Brief => Using the material below, copy every line where "degrees" appears.

- - -

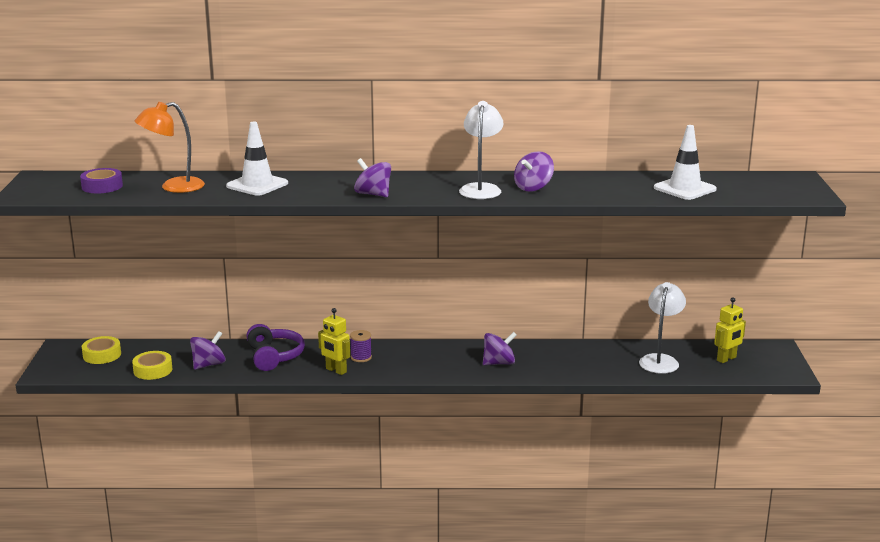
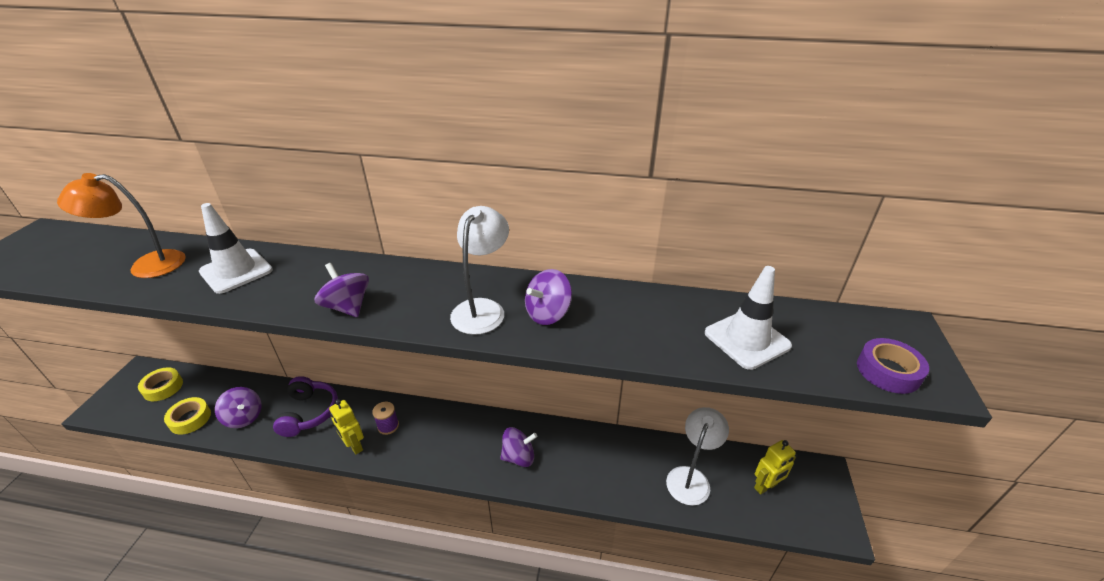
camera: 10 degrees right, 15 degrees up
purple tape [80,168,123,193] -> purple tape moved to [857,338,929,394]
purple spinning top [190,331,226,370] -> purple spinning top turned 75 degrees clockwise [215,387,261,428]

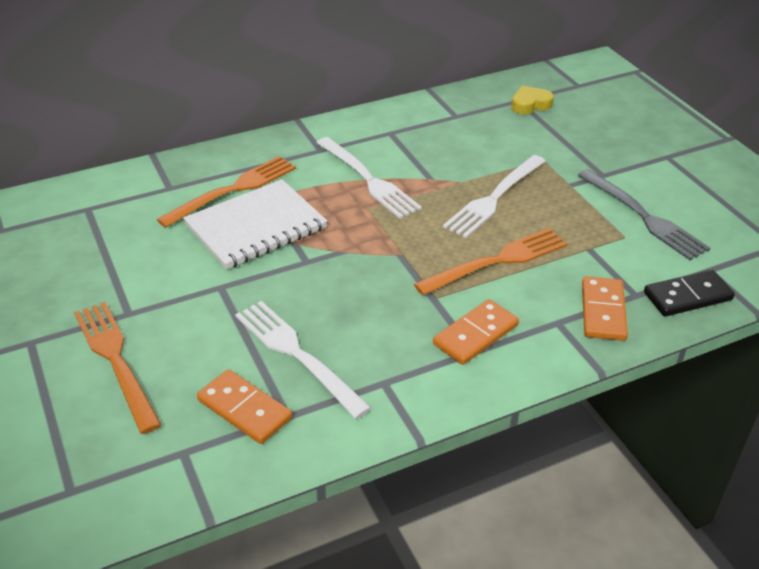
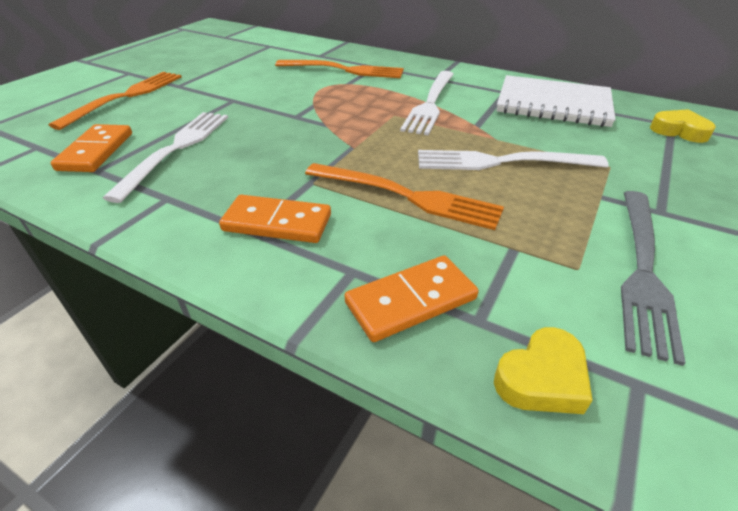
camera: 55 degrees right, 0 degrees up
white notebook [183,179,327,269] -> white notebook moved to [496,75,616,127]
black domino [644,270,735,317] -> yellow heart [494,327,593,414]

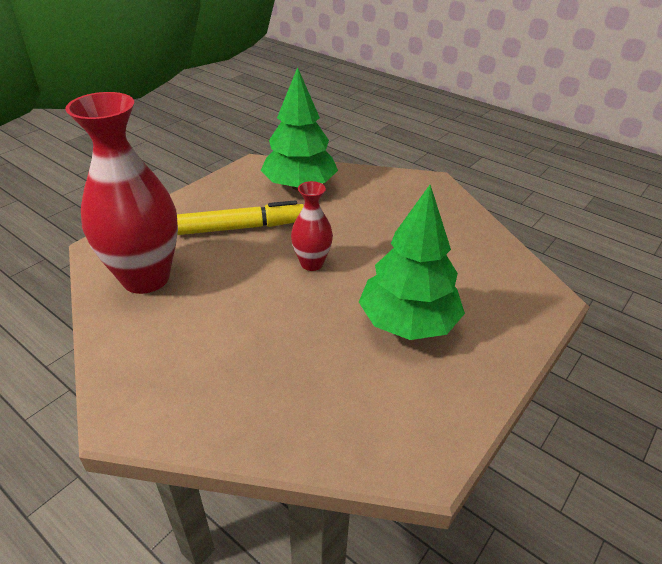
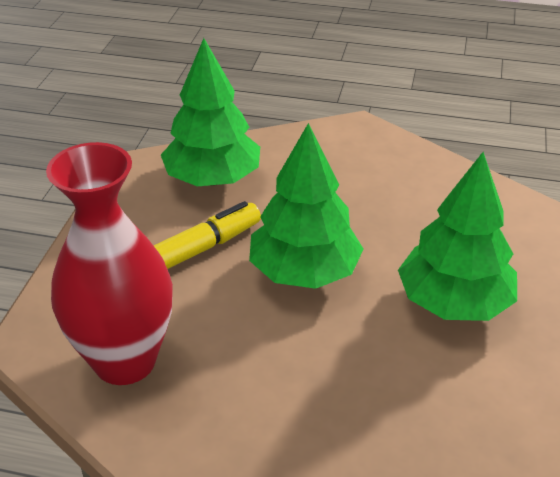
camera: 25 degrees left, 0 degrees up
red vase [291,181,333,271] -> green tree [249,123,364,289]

- - -

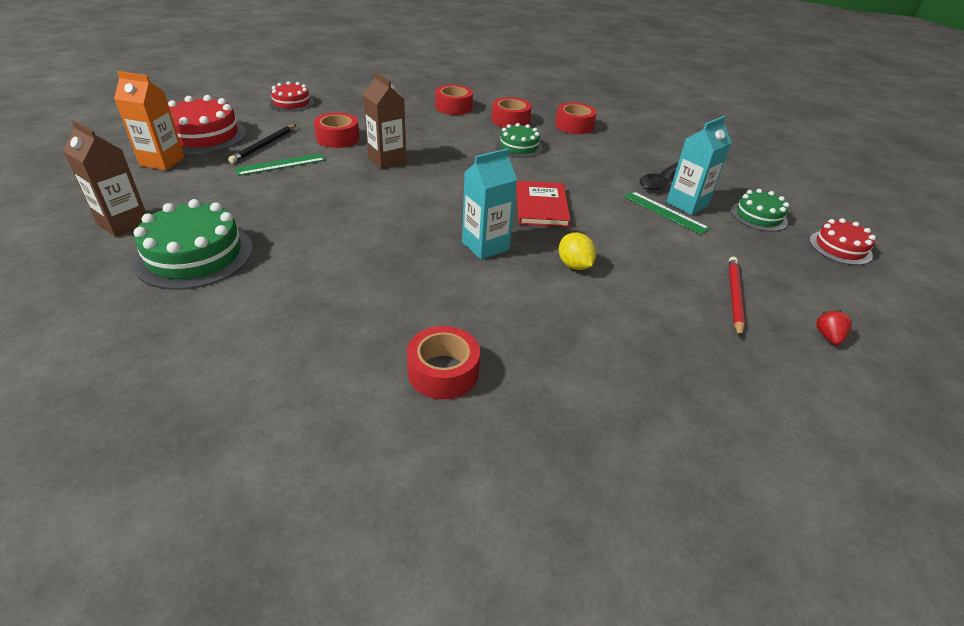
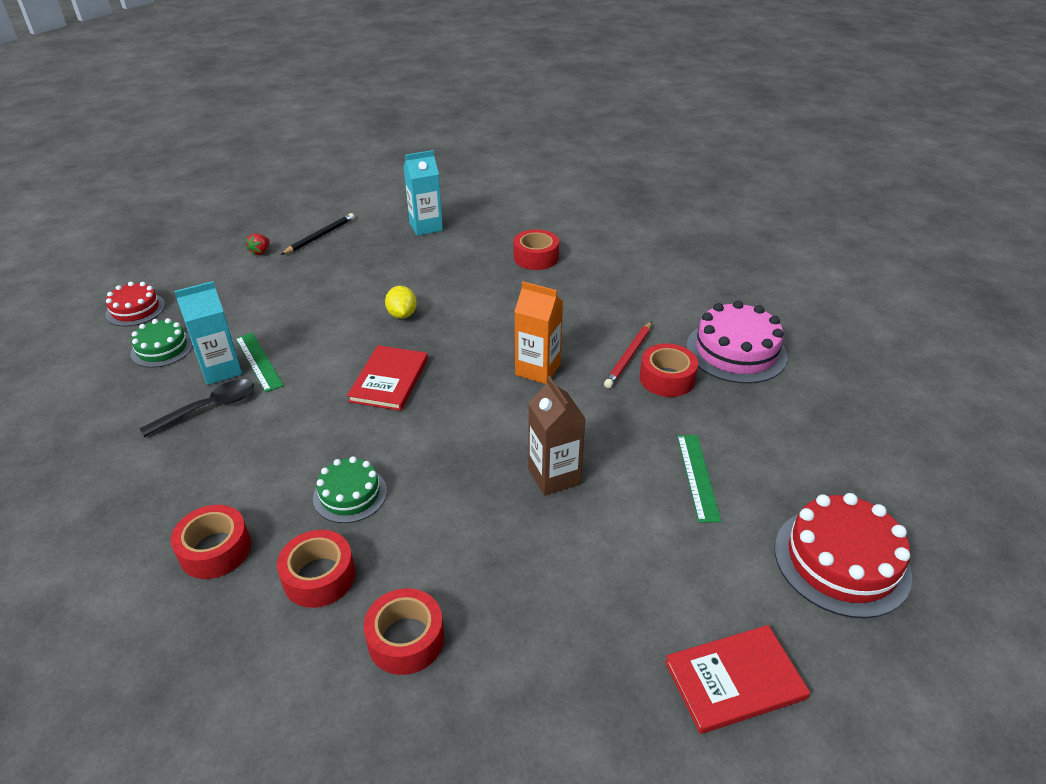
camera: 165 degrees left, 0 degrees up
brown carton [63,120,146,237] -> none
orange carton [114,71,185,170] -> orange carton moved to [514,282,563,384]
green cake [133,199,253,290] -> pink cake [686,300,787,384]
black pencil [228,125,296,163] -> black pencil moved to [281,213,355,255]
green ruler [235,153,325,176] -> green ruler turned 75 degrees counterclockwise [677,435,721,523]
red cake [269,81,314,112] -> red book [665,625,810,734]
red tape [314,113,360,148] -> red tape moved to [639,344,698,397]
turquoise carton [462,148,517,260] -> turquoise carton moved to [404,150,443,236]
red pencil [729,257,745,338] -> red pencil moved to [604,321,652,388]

- - -

Result below =>
camera: 10 degrees right, 15 degrees up
purple spinning top [190,331,226,370] -> purple spinning top turned 75 degrees clockwise [215,387,261,428]
camera: 55 degrees right, 0 degrees up
camera: 25 degrees left, 0 degrees up
camera: 165 degrees left, 0 degrees up
green ruler [235,153,325,176] -> green ruler turned 75 degrees counterclockwise [677,435,721,523]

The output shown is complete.